What to do — Please give again, word for word, each line that falls between the line with "red triangle: (75, 136)" and the end of the data, inclusive.

Data listing —
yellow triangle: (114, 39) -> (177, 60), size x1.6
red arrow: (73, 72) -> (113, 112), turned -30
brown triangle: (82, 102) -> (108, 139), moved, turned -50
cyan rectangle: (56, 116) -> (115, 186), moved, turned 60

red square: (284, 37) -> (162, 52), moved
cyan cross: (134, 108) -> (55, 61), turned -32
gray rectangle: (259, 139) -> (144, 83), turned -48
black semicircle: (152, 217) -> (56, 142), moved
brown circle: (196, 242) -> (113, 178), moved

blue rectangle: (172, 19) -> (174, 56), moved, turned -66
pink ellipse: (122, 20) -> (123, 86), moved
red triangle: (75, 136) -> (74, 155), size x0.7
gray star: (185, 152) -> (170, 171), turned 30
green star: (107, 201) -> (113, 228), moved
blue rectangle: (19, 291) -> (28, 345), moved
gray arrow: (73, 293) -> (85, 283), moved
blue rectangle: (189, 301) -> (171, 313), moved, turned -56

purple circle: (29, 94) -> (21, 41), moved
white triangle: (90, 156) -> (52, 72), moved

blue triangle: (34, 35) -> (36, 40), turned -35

Response to the task —
red triangle: (75, 136) -> (74, 155), size x0.7
gray star: (185, 152) -> (170, 171), turned 30
green star: (107, 201) -> (113, 228), moved
blue rectangle: (19, 291) -> (28, 345), moved
gray arrow: (73, 293) -> (85, 283), moved
blue rectangle: (189, 301) -> (171, 313), moved, turned -56

purple circle: (29, 94) -> (21, 41), moved
white triangle: (90, 156) -> (52, 72), moved

blue triangle: (34, 35) -> (36, 40), turned -35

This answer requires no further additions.